---- DATA UNDER STUDY

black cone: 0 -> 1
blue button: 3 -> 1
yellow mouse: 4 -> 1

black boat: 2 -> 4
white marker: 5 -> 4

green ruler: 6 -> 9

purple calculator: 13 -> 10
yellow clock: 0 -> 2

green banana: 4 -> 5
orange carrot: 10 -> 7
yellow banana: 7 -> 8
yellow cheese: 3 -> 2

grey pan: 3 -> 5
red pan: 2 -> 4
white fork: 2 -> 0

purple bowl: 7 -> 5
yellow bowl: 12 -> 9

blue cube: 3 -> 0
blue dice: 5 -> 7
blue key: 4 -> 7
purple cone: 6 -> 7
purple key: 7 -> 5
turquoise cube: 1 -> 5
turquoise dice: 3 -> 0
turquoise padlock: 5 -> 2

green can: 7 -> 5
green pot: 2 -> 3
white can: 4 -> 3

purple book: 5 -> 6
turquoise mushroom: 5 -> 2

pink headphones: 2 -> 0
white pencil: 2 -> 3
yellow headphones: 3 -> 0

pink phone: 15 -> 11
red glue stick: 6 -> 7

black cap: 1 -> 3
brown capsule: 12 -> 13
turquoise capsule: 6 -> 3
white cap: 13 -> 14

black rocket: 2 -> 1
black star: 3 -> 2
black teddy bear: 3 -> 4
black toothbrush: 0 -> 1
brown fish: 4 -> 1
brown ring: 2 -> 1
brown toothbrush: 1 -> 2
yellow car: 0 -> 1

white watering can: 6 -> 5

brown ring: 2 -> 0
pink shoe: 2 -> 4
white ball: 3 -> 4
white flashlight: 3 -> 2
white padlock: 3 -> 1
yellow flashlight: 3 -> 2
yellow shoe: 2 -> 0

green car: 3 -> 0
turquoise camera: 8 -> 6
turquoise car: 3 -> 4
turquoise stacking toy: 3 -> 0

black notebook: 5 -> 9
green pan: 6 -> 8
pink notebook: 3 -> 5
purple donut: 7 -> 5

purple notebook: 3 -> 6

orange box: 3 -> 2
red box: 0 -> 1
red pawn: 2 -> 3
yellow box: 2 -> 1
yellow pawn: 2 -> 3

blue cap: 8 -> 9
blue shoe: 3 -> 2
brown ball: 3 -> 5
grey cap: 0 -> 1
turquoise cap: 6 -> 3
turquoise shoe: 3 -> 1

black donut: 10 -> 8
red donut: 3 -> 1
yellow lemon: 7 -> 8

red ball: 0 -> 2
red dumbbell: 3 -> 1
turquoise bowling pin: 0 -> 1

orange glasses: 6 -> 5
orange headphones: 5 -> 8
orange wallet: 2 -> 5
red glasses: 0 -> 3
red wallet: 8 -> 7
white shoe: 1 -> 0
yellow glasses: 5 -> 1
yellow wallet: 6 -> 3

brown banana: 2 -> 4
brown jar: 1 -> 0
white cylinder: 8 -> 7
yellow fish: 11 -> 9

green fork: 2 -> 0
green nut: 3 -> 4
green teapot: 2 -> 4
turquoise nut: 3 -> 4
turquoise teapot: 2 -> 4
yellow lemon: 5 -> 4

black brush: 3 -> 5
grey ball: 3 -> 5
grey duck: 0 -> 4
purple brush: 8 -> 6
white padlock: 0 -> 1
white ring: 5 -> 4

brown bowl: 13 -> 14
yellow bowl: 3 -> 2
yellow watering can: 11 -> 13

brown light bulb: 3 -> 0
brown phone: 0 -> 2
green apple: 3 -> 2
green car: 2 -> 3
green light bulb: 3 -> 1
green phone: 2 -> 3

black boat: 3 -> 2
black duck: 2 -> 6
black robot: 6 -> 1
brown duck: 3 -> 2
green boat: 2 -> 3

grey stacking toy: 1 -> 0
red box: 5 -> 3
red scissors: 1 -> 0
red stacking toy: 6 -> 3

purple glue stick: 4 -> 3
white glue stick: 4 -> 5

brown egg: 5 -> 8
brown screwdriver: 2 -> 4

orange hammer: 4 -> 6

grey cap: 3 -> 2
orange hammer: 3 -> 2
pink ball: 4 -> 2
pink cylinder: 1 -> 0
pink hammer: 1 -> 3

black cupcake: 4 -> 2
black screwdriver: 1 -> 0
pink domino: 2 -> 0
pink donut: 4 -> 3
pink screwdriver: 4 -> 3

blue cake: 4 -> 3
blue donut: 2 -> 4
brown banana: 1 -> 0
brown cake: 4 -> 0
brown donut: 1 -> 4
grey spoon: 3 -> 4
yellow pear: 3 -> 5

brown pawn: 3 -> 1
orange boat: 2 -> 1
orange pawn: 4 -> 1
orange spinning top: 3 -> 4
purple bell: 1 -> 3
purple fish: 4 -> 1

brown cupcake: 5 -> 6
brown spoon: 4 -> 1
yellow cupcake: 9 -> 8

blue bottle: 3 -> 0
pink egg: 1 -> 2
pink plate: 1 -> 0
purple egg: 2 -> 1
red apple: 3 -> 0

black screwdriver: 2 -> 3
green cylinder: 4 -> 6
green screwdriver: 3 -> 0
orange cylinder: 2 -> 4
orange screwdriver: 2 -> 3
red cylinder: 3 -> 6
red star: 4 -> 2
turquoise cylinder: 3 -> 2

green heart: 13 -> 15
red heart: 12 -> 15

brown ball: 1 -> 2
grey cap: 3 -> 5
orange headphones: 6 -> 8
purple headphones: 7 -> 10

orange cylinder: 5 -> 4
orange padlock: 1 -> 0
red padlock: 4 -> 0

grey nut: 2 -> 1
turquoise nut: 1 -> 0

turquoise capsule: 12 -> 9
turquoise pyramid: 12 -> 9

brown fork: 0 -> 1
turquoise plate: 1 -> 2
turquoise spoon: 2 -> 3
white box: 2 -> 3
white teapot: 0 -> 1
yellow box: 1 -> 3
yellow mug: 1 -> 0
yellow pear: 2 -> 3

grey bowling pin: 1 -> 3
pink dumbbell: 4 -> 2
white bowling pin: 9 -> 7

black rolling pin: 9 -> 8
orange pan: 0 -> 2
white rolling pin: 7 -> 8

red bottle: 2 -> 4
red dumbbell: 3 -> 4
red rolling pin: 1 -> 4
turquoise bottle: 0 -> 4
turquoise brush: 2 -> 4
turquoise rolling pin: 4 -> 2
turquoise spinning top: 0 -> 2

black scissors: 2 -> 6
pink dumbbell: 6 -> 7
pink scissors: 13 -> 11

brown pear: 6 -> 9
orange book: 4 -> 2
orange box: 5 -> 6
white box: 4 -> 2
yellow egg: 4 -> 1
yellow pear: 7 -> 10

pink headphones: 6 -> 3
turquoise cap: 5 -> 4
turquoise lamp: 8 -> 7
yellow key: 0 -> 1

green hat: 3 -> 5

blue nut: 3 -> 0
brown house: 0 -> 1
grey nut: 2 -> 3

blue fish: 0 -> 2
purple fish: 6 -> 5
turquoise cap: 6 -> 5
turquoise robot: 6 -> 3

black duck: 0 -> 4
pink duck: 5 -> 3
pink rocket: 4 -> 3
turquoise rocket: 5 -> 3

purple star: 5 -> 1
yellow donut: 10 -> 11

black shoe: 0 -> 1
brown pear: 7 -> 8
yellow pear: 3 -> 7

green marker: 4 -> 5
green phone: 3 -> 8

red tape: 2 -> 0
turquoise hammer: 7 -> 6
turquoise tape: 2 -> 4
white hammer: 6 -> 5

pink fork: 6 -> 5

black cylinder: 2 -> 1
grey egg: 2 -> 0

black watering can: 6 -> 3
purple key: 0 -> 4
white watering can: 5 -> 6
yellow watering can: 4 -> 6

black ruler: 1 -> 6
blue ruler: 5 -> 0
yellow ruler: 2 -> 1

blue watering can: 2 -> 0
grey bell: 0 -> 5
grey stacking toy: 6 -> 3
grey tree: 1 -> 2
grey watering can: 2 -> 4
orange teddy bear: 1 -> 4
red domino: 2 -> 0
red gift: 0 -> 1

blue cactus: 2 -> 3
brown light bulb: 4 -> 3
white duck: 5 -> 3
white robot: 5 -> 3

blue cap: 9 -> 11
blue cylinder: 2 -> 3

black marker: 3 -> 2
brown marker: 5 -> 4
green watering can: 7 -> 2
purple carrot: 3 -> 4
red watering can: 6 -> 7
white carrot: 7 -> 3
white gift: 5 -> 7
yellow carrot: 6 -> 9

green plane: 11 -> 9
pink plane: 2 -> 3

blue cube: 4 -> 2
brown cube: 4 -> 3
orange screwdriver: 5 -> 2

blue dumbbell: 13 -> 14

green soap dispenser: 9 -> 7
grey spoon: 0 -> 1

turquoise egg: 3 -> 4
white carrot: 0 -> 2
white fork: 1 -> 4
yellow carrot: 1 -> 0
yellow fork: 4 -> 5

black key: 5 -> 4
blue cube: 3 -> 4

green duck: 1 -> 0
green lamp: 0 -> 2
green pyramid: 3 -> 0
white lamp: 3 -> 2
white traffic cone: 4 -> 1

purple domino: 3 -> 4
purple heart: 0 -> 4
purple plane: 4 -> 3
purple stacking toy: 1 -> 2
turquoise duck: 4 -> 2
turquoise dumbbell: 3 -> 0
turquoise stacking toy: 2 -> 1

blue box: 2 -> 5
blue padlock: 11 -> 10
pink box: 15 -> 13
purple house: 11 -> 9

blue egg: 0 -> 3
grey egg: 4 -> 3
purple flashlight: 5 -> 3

--------

Starting at the first line of the records above, please copy each line exactly until you reach the line containing "yellow cheese: 3 -> 2". Include that line and stop there.

black cone: 0 -> 1
blue button: 3 -> 1
yellow mouse: 4 -> 1

black boat: 2 -> 4
white marker: 5 -> 4

green ruler: 6 -> 9

purple calculator: 13 -> 10
yellow clock: 0 -> 2

green banana: 4 -> 5
orange carrot: 10 -> 7
yellow banana: 7 -> 8
yellow cheese: 3 -> 2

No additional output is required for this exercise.